Object tracking records:
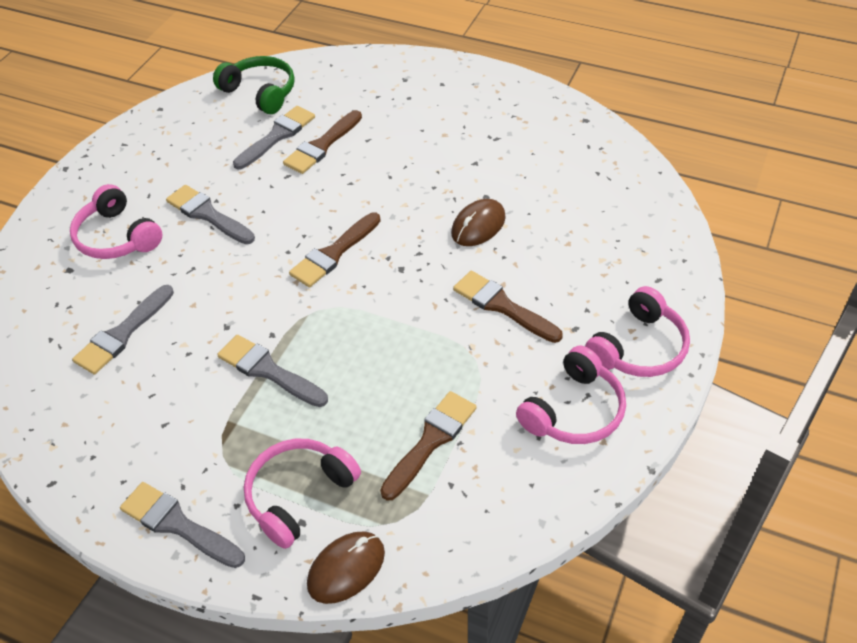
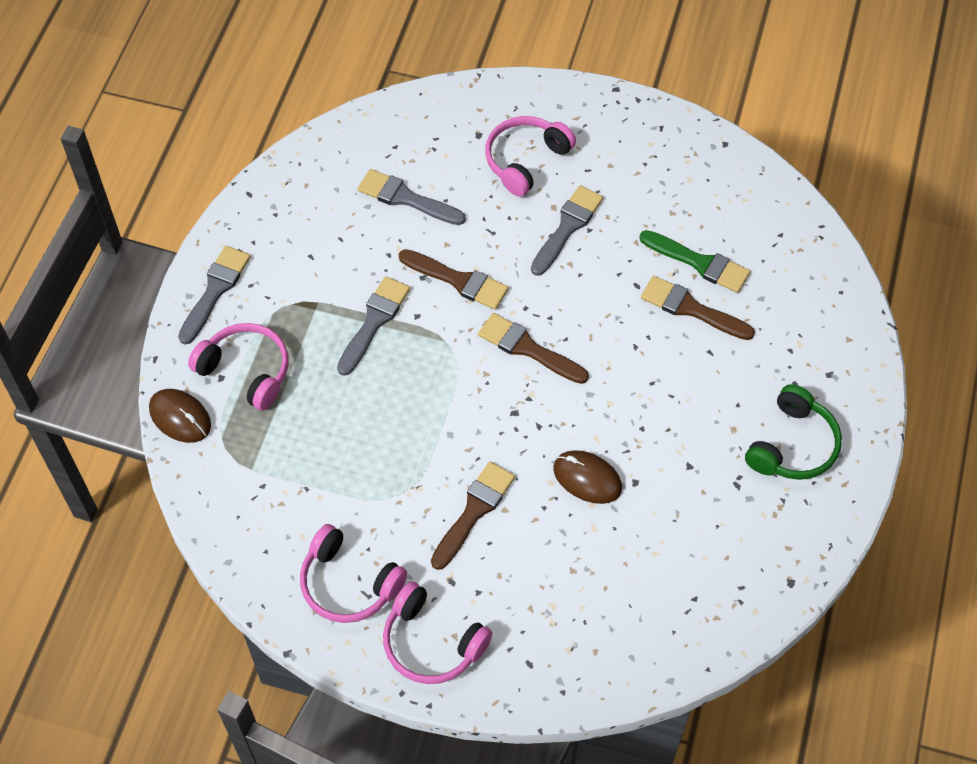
camera: 80 degrees right, 10 degrees up
(260, 92) = (773, 231): green headphones -> green headphones (793, 445)
(277, 136) = (699, 263): grey brush -> green brush
(431, 441) = (306, 465): brown brush -> brown brush (458, 280)

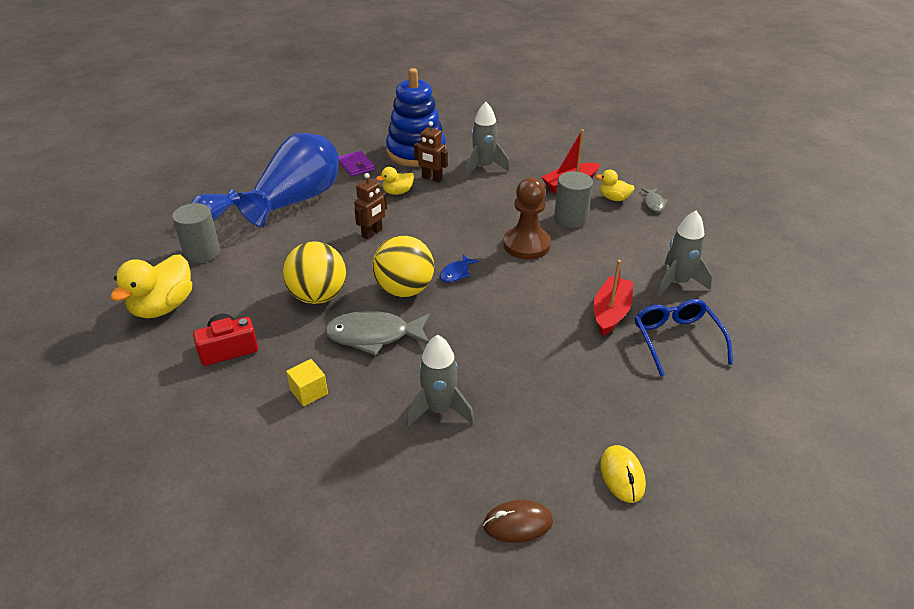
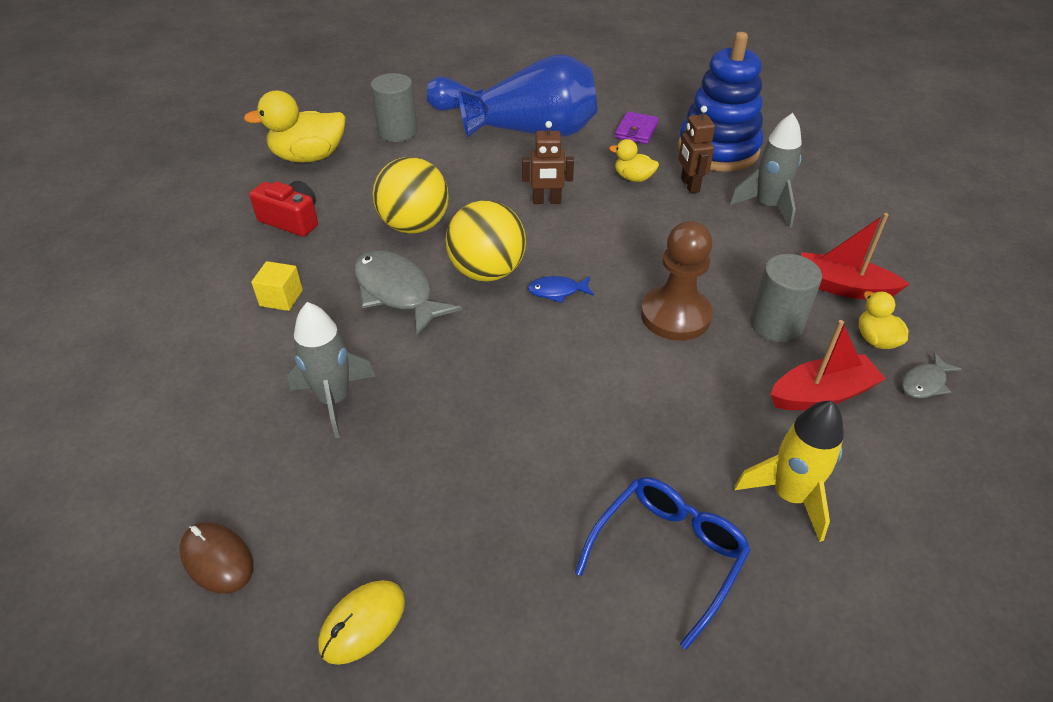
camera: 50 degrees right, 5 degrees up
(611, 312) = (644, 457): red boat -> red boat (821, 394)
(677, 282) = (789, 495): grey rocket -> yellow rocket

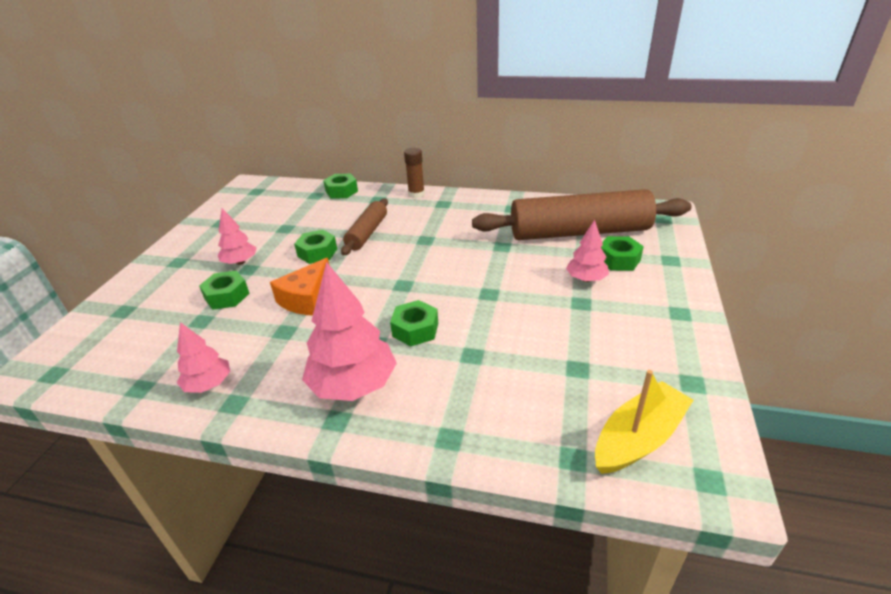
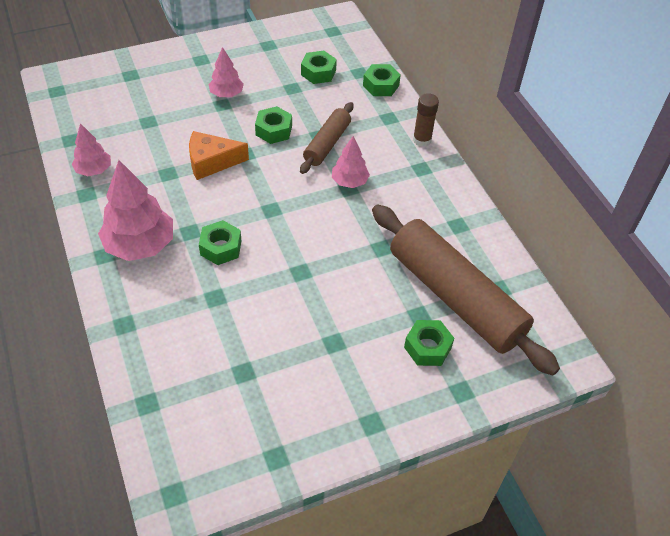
camera: 50 degrees right, 15 degrees up
(227, 296) = (182, 116): green nut -> green nut (318, 72)
(367, 233) = (327, 144): brown rolling pin -> brown rolling pin turned 45 degrees counterclockwise
(586, 279) = (374, 333): pink tree -> pink tree (349, 181)
(638, 438) = (189, 437): yellow boat -> none

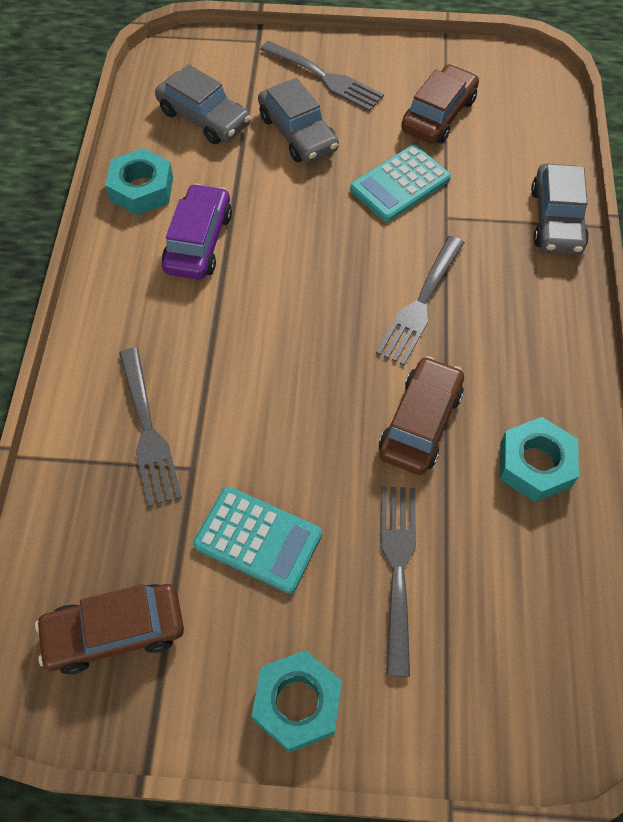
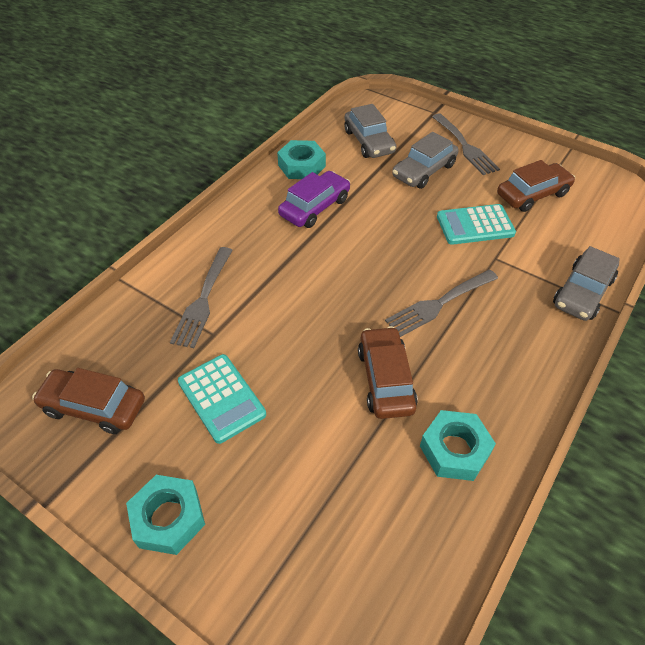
camera: 30 degrees right, 10 degrees down
(298, 133) = (424, 171): grey car -> grey car turned 45 degrees clockwise
(397, 567) = (302, 466): grey fork -> none
(420, 423) = (385, 379): brown car -> brown car turned 60 degrees counterclockwise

> _TASK GOAL_
All that should appear in the answer is the lines above from the line with "(677, 282) = (789, 495): grey" through the line with "(298, 133) = (424, 171): grey", retyped exactly, pictures left out.

> _ANSWER FOR THIS EXERCISE_
(677, 282) = (789, 495): grey rocket -> yellow rocket

camera: 50 degrees right, 15 degrees up
(227, 296) = (182, 116): green nut -> green nut (318, 72)
(367, 233) = (327, 144): brown rolling pin -> brown rolling pin turned 45 degrees counterclockwise
(586, 279) = (374, 333): pink tree -> pink tree (349, 181)
(638, 438) = (189, 437): yellow boat -> none

camera: 30 degrees right, 10 degrees down
(298, 133) = (424, 171): grey car -> grey car turned 45 degrees clockwise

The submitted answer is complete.